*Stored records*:

============

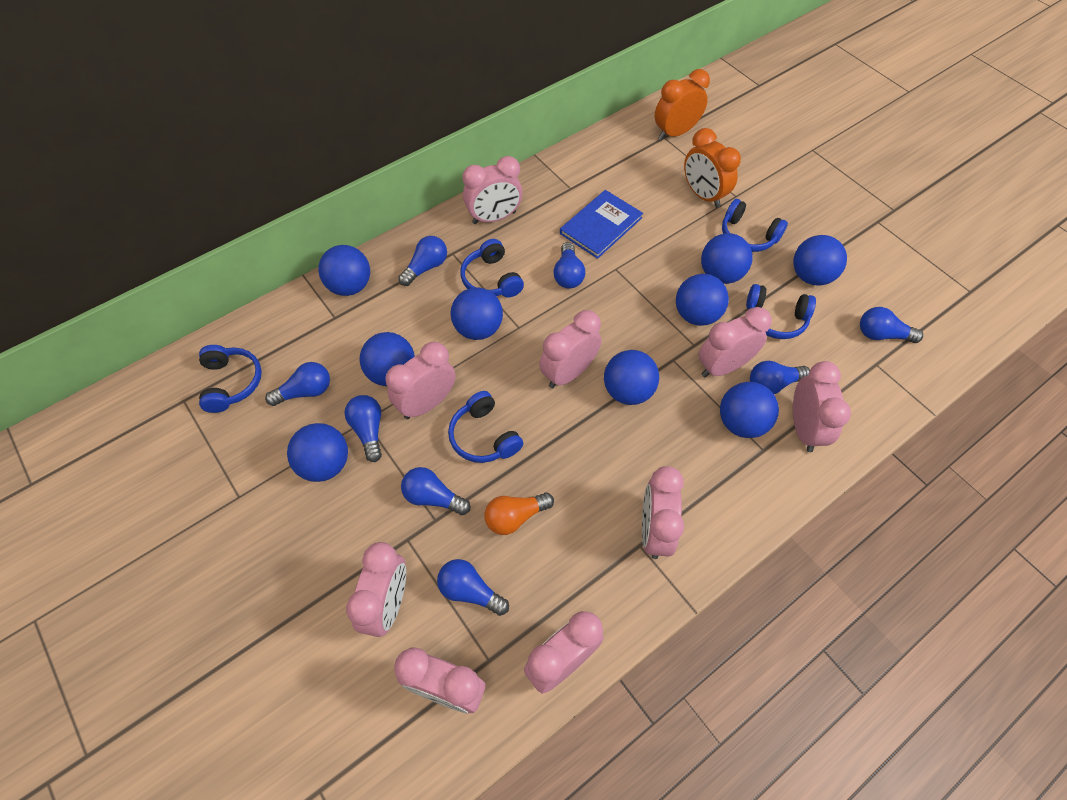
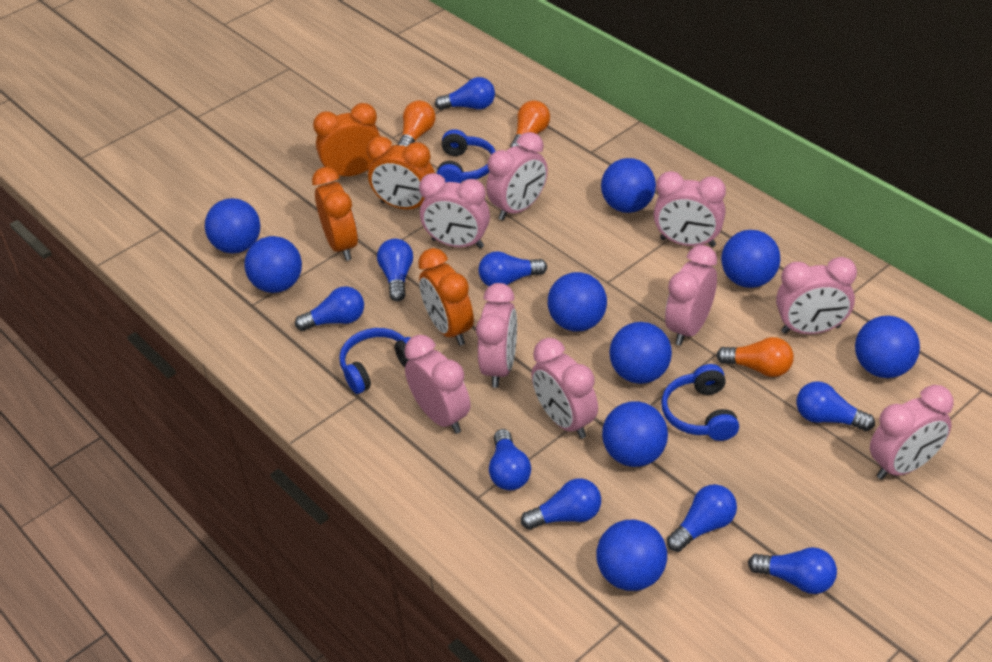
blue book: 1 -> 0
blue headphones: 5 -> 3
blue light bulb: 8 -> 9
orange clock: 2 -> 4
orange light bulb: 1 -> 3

============

*WORK ORDER*: Beginning at the line that holds "blue headphones: 5 -> 3", reproduce each line of the records above down to and including the last one.

*REPLY TO THE EXERCISE*:
blue headphones: 5 -> 3
blue light bulb: 8 -> 9
orange clock: 2 -> 4
orange light bulb: 1 -> 3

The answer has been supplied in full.